Dataset extract —
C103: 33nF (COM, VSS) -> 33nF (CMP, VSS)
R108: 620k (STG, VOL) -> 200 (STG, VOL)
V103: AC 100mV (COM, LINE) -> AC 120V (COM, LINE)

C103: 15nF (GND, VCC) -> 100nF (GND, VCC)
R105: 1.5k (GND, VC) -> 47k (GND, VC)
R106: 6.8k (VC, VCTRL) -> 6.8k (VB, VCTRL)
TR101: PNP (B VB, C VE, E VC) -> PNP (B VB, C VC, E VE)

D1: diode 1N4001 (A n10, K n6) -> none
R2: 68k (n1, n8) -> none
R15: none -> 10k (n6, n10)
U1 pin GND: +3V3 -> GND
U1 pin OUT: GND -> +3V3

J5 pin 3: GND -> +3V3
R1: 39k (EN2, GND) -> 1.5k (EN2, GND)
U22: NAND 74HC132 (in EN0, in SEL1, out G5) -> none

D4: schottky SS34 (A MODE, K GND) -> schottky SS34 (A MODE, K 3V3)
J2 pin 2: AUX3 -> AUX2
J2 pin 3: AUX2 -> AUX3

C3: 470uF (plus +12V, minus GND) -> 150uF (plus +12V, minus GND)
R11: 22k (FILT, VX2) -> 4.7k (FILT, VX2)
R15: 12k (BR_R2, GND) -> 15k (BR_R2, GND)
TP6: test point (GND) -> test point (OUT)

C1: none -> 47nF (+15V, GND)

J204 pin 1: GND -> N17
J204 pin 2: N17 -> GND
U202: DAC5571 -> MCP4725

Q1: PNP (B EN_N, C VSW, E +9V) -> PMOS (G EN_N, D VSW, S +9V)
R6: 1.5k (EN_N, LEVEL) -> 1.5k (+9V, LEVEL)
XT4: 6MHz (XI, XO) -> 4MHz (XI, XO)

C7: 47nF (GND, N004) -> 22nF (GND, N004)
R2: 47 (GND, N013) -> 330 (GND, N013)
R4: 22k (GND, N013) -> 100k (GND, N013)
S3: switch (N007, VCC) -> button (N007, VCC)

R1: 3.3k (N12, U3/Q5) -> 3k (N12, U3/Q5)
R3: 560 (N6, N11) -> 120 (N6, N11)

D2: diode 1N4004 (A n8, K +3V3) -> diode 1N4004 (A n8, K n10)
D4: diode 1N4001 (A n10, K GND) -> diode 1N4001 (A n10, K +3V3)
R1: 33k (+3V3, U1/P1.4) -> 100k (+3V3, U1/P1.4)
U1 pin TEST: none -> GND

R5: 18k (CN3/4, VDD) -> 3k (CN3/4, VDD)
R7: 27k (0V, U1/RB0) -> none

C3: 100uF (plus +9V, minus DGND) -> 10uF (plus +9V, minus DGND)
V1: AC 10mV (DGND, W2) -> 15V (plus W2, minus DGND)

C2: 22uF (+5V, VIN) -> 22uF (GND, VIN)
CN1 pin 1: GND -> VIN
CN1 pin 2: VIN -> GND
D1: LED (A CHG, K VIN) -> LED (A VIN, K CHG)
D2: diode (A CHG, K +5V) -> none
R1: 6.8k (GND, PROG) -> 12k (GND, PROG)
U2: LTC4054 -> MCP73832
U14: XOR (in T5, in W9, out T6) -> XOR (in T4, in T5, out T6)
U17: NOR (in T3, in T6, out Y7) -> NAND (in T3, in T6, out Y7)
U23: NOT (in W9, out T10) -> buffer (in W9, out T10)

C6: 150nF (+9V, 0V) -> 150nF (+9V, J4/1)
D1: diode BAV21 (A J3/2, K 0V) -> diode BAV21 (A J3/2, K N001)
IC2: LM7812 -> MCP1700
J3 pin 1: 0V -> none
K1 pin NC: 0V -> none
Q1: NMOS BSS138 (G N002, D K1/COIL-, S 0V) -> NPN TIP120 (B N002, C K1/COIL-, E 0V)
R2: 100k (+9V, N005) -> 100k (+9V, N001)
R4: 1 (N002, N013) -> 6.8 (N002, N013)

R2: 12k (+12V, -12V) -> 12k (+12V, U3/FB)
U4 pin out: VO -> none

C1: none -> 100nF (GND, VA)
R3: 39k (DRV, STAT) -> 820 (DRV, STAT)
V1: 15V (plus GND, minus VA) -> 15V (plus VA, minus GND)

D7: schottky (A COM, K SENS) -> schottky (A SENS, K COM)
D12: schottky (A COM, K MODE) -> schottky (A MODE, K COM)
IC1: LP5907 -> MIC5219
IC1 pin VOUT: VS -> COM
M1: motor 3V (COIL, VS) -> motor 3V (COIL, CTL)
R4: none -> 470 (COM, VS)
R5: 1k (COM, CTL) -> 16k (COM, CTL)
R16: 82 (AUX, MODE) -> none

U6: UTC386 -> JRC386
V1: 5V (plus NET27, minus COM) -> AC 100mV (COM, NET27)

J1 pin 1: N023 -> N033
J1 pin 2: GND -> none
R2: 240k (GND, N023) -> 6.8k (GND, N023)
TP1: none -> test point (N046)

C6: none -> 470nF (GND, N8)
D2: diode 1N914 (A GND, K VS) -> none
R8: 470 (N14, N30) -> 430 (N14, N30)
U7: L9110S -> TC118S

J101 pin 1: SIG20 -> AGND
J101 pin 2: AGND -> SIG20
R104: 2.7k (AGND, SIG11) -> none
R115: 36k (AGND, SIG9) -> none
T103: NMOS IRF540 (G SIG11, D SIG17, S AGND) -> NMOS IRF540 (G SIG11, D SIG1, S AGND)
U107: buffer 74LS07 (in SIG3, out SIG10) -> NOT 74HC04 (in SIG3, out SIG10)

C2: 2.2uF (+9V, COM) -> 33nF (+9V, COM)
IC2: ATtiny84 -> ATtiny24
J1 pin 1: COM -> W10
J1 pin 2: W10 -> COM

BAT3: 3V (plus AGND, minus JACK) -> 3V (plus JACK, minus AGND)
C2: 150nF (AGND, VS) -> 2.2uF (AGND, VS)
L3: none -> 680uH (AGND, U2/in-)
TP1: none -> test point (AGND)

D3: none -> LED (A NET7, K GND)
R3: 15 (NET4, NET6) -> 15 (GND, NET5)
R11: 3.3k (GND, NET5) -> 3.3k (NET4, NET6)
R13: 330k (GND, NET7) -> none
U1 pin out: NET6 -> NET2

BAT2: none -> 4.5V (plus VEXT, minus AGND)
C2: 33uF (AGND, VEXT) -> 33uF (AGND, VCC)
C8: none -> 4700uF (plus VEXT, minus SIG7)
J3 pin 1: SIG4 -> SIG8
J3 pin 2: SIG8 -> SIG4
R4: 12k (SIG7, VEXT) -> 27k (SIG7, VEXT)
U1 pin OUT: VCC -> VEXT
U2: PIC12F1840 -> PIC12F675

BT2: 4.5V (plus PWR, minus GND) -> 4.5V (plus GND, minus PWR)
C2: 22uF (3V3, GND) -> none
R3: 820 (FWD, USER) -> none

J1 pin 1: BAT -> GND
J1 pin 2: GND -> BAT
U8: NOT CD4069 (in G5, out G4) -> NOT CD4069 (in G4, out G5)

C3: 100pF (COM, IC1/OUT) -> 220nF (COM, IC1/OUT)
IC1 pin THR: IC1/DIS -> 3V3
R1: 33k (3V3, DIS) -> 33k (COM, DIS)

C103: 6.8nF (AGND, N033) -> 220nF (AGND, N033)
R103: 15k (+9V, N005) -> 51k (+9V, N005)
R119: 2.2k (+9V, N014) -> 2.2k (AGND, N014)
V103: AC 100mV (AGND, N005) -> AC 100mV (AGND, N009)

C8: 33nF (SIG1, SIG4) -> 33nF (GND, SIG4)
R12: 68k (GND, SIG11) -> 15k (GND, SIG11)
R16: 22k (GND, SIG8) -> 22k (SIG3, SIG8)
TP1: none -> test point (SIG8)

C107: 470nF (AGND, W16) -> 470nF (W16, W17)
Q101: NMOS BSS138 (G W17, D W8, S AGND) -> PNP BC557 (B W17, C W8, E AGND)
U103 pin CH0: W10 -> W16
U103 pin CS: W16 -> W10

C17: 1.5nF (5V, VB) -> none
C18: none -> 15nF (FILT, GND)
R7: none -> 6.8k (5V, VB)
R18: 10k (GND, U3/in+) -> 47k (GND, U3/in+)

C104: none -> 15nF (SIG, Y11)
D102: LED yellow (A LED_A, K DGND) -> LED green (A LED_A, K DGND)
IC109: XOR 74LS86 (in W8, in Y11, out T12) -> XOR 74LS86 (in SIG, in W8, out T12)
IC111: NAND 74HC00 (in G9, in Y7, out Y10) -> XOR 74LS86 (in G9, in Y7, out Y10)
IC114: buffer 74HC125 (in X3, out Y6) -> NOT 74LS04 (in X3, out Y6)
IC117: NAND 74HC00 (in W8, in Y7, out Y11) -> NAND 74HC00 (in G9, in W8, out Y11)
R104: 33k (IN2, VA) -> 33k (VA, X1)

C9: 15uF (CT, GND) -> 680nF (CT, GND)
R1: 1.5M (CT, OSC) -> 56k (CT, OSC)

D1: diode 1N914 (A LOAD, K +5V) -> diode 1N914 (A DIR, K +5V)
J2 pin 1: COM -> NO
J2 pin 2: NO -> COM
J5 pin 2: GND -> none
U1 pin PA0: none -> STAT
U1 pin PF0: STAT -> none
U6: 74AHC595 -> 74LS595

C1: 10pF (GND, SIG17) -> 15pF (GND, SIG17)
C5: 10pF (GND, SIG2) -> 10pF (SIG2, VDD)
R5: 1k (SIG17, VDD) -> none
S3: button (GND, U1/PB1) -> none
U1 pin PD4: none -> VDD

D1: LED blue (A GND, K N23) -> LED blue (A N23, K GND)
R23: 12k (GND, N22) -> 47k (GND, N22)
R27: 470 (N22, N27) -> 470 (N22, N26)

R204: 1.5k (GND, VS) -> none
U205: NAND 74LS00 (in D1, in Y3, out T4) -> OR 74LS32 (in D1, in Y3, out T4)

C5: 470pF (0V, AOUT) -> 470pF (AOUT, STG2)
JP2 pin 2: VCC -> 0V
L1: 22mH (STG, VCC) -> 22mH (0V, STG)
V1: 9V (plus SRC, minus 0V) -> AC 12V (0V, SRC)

What you have to do — For the lines above, output exactly those from the line containing "R11: 22k (FILT, VX2) -> 4.7k (FILT, VX2)" through the line containing "D4: diode 1N4001", and skip the others.

Solution for this exercise —
R11: 22k (FILT, VX2) -> 4.7k (FILT, VX2)
R15: 12k (BR_R2, GND) -> 15k (BR_R2, GND)
TP6: test point (GND) -> test point (OUT)

C1: none -> 47nF (+15V, GND)

J204 pin 1: GND -> N17
J204 pin 2: N17 -> GND
U202: DAC5571 -> MCP4725

Q1: PNP (B EN_N, C VSW, E +9V) -> PMOS (G EN_N, D VSW, S +9V)
R6: 1.5k (EN_N, LEVEL) -> 1.5k (+9V, LEVEL)
XT4: 6MHz (XI, XO) -> 4MHz (XI, XO)

C7: 47nF (GND, N004) -> 22nF (GND, N004)
R2: 47 (GND, N013) -> 330 (GND, N013)
R4: 22k (GND, N013) -> 100k (GND, N013)
S3: switch (N007, VCC) -> button (N007, VCC)

R1: 3.3k (N12, U3/Q5) -> 3k (N12, U3/Q5)
R3: 560 (N6, N11) -> 120 (N6, N11)

D2: diode 1N4004 (A n8, K +3V3) -> diode 1N4004 (A n8, K n10)
D4: diode 1N4001 (A n10, K GND) -> diode 1N4001 (A n10, K +3V3)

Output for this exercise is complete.